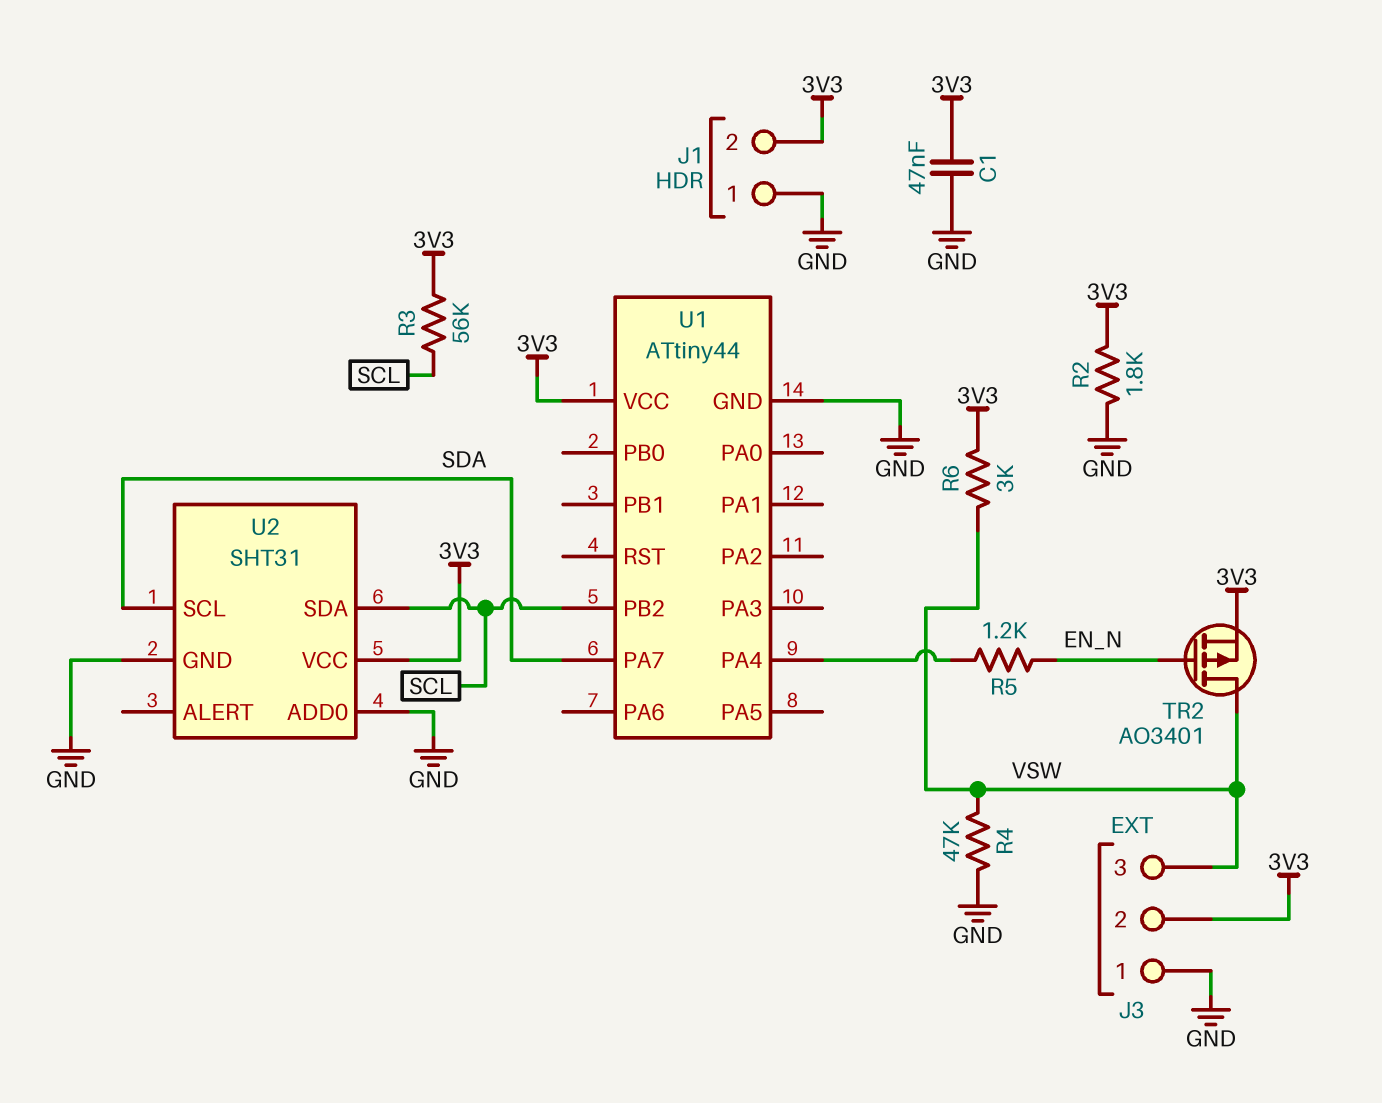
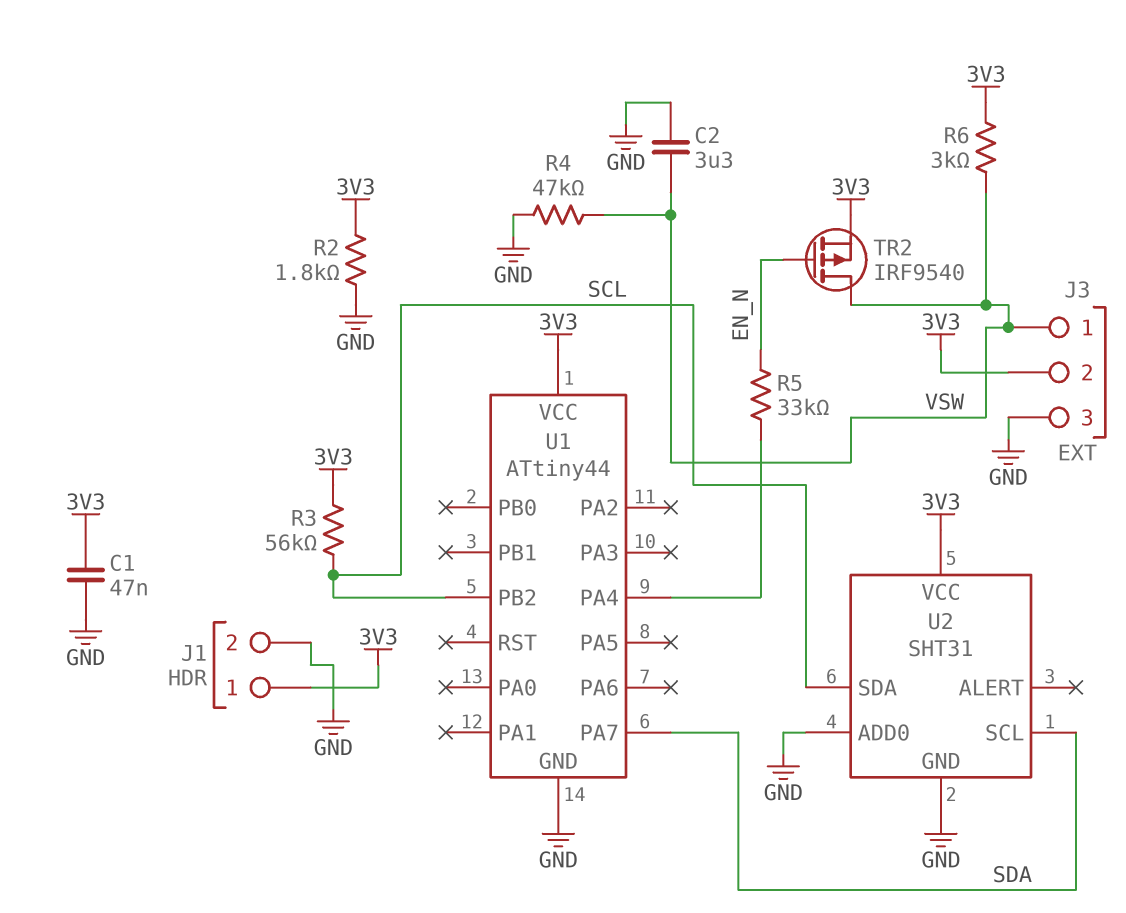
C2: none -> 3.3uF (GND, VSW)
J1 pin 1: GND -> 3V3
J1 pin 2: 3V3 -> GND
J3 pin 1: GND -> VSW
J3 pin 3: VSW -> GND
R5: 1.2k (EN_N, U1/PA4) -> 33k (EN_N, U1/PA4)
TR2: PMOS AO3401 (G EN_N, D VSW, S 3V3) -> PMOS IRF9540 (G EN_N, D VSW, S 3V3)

_THE PROBLEM_
When you retype the listing, keep every line exactly as it is and drop the pictures.

_FINAL ANSWER_
C2: none -> 3.3uF (GND, VSW)
J1 pin 1: GND -> 3V3
J1 pin 2: 3V3 -> GND
J3 pin 1: GND -> VSW
J3 pin 3: VSW -> GND
R5: 1.2k (EN_N, U1/PA4) -> 33k (EN_N, U1/PA4)
TR2: PMOS AO3401 (G EN_N, D VSW, S 3V3) -> PMOS IRF9540 (G EN_N, D VSW, S 3V3)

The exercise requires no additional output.